(Source data)
|---|
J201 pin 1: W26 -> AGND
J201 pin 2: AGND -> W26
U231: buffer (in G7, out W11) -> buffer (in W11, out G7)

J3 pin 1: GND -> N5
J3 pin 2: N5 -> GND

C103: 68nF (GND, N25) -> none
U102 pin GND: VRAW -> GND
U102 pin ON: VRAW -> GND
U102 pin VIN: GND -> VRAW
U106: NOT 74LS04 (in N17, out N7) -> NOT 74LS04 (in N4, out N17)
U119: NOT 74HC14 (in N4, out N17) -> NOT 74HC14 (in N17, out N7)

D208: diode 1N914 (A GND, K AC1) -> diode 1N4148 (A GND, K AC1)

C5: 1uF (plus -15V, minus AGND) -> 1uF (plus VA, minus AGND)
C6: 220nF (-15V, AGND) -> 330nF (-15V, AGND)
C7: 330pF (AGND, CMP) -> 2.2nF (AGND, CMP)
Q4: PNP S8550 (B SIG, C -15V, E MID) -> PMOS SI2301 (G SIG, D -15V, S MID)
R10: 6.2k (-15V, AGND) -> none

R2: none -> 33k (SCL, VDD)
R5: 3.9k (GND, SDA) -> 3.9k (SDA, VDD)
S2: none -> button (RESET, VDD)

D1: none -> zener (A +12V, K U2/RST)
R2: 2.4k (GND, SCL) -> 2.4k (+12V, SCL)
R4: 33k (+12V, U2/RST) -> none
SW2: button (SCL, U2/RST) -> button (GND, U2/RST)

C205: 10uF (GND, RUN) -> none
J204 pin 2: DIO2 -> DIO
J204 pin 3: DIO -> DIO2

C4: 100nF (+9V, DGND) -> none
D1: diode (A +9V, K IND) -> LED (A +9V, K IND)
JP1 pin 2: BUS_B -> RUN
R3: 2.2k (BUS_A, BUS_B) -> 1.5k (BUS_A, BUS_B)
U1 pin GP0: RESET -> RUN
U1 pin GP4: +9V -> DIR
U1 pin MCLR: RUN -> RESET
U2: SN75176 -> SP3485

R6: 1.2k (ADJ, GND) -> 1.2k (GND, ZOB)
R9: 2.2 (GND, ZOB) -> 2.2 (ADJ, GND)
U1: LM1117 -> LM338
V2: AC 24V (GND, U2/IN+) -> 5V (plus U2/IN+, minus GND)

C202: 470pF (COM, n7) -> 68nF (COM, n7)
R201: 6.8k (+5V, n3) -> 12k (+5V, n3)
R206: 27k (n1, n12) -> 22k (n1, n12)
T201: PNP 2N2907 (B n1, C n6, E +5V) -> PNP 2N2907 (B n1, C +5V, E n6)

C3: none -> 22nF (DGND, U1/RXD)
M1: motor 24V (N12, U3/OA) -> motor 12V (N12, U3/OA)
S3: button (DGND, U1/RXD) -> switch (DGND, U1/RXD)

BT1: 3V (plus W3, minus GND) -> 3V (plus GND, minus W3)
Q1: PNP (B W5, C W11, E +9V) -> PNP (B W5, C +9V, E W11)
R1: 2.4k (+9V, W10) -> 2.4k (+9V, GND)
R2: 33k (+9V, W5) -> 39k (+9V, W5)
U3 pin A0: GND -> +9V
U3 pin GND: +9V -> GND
|---|
WHAT TO DO: Exactly the lines running from the top of the records to the line that contains "JP1 pin 2: BUS_B -> RUN", inclusive, must be set down, and nothing more.

TASK RESPONSE:
J201 pin 1: W26 -> AGND
J201 pin 2: AGND -> W26
U231: buffer (in G7, out W11) -> buffer (in W11, out G7)

J3 pin 1: GND -> N5
J3 pin 2: N5 -> GND

C103: 68nF (GND, N25) -> none
U102 pin GND: VRAW -> GND
U102 pin ON: VRAW -> GND
U102 pin VIN: GND -> VRAW
U106: NOT 74LS04 (in N17, out N7) -> NOT 74LS04 (in N4, out N17)
U119: NOT 74HC14 (in N4, out N17) -> NOT 74HC14 (in N17, out N7)

D208: diode 1N914 (A GND, K AC1) -> diode 1N4148 (A GND, K AC1)

C5: 1uF (plus -15V, minus AGND) -> 1uF (plus VA, minus AGND)
C6: 220nF (-15V, AGND) -> 330nF (-15V, AGND)
C7: 330pF (AGND, CMP) -> 2.2nF (AGND, CMP)
Q4: PNP S8550 (B SIG, C -15V, E MID) -> PMOS SI2301 (G SIG, D -15V, S MID)
R10: 6.2k (-15V, AGND) -> none

R2: none -> 33k (SCL, VDD)
R5: 3.9k (GND, SDA) -> 3.9k (SDA, VDD)
S2: none -> button (RESET, VDD)

D1: none -> zener (A +12V, K U2/RST)
R2: 2.4k (GND, SCL) -> 2.4k (+12V, SCL)
R4: 33k (+12V, U2/RST) -> none
SW2: button (SCL, U2/RST) -> button (GND, U2/RST)

C205: 10uF (GND, RUN) -> none
J204 pin 2: DIO2 -> DIO
J204 pin 3: DIO -> DIO2

C4: 100nF (+9V, DGND) -> none
D1: diode (A +9V, K IND) -> LED (A +9V, K IND)
JP1 pin 2: BUS_B -> RUN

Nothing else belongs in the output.